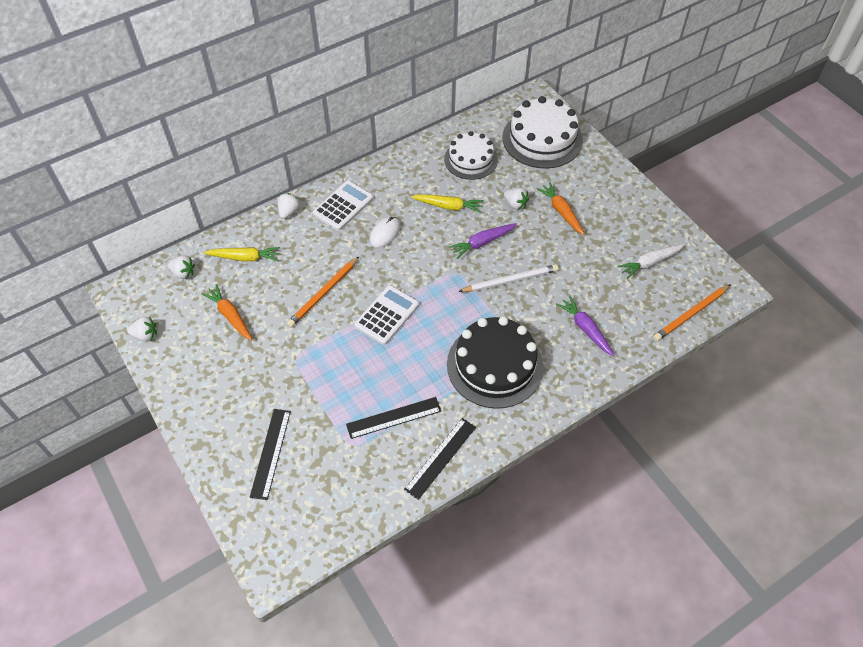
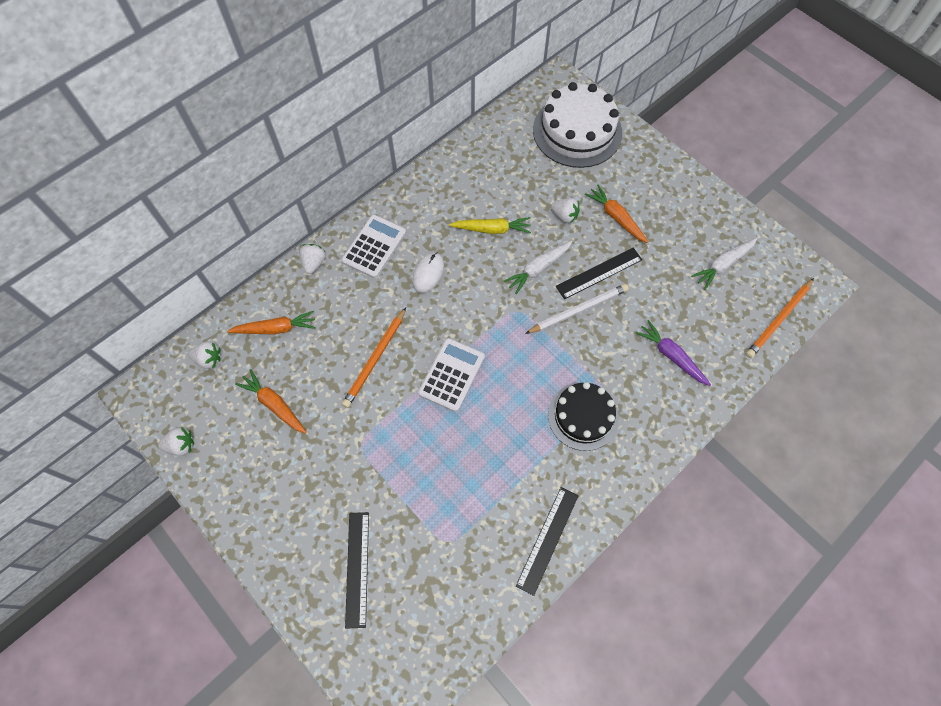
camera: 10 degrees left, 10 degrees up
(245, 257) = (276, 328): yellow carrot -> orange carrot
(393, 417) = (485, 499): black ruler -> black ruler (599, 273)
(470, 159) = (504, 168): white cake -> none
(482, 243) = (538, 268): purple carrot -> white carrot
(495, 365) = (583, 416): black cake -> black cake, size x0.66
----
Which of the lines in the data contain the string "carrot"? Return each one.

▶ Answer for the task
(245, 257) = (276, 328): yellow carrot -> orange carrot
(482, 243) = (538, 268): purple carrot -> white carrot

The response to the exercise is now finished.